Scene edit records
★ ★ ★ ★ ★

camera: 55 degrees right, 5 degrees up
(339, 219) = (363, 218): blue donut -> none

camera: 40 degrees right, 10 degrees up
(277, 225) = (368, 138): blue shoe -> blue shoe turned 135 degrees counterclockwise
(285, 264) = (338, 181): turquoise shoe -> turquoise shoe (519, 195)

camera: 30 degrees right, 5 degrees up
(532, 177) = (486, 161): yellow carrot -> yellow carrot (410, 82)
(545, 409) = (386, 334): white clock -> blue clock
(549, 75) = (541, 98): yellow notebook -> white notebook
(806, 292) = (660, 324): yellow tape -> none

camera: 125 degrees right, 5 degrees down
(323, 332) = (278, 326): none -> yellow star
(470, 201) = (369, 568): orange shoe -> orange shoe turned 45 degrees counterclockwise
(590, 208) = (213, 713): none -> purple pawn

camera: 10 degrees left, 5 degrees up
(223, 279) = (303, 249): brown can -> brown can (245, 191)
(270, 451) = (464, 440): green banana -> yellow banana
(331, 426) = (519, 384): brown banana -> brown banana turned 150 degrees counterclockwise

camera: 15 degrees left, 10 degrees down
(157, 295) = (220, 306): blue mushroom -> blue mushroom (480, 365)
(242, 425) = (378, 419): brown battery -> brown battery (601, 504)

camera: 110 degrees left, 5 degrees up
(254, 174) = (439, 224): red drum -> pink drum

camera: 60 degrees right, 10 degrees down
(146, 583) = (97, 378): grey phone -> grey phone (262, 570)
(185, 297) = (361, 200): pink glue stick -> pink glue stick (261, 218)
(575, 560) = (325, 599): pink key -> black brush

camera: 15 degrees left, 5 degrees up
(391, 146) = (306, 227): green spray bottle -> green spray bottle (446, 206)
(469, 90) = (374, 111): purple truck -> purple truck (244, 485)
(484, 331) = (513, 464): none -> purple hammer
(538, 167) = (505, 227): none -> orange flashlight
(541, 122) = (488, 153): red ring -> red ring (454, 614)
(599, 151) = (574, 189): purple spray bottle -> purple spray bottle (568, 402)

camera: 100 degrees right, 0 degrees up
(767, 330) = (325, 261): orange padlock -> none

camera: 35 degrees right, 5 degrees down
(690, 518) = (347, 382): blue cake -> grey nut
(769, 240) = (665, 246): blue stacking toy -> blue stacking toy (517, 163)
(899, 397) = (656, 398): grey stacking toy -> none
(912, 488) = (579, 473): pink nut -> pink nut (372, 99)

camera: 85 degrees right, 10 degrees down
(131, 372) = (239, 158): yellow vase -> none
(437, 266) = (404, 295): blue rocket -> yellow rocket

★ ★ ★ ★ ★

▸ **Instruction**: One stretch of the lines above is wanted, from the line that contains "(270, 451) = (464, 440): green" through the line that contains "(146, 583) = (97, 378): grey". Output it exactly.

▸ **Written answer**:
(270, 451) = (464, 440): green banana -> yellow banana
(331, 426) = (519, 384): brown banana -> brown banana turned 150 degrees counterclockwise

camera: 15 degrees left, 10 degrees down
(157, 295) = (220, 306): blue mushroom -> blue mushroom (480, 365)
(242, 425) = (378, 419): brown battery -> brown battery (601, 504)

camera: 110 degrees left, 5 degrees up
(254, 174) = (439, 224): red drum -> pink drum

camera: 60 degrees right, 10 degrees down
(146, 583) = (97, 378): grey phone -> grey phone (262, 570)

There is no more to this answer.